>>>

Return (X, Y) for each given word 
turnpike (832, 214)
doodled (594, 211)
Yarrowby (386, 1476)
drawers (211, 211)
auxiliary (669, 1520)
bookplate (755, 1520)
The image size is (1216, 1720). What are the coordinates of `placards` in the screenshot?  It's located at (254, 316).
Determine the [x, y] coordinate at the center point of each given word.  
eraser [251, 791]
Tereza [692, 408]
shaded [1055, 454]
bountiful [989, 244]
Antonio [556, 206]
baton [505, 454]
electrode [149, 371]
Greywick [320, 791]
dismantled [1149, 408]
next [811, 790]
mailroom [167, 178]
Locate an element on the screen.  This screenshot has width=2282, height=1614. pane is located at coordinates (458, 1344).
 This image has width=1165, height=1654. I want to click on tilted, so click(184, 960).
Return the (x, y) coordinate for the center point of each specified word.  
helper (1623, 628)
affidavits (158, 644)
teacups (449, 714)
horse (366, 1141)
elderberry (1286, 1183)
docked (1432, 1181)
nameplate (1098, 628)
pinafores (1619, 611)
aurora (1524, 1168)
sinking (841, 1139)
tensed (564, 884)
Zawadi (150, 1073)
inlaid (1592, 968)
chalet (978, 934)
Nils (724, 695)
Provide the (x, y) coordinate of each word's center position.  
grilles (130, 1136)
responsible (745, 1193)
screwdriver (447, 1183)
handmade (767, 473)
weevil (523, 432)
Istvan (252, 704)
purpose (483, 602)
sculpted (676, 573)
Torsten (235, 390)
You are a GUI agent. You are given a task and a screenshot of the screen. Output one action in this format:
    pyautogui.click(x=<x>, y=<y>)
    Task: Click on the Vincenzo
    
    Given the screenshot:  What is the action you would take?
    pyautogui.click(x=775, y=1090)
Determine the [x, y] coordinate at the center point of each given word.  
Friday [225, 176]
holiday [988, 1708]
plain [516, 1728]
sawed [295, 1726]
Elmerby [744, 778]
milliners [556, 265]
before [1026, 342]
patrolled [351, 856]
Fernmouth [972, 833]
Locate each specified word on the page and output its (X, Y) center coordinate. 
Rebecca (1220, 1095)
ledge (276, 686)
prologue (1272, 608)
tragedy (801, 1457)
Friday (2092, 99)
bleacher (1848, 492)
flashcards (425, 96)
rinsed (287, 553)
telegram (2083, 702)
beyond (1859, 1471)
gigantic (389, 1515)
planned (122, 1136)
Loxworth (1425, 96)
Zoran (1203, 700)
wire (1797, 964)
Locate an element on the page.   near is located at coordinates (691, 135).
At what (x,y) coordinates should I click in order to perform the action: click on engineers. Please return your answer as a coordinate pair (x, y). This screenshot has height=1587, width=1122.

<<<

■ **Task brief**:
Copy the lines from the one containing "Antonio [556, 206]" through the one containing "docked (1432, 1181)", substituting "saucers" for "teacups" and changing nothing else.

■ **Finished answer**:
Antonio [556, 206]
baton [505, 454]
electrode [149, 371]
Greywick [320, 791]
dismantled [1149, 408]
next [811, 790]
mailroom [167, 178]
Locate an element on the screen.  This screenshot has width=2282, height=1614. pane is located at coordinates (458, 1344).
 This image has width=1165, height=1654. I want to click on tilted, so click(184, 960).
Return the (x, y) coordinate for the center point of each specified word.  
helper (1623, 628)
affidavits (158, 644)
saucers (449, 714)
horse (366, 1141)
elderberry (1286, 1183)
docked (1432, 1181)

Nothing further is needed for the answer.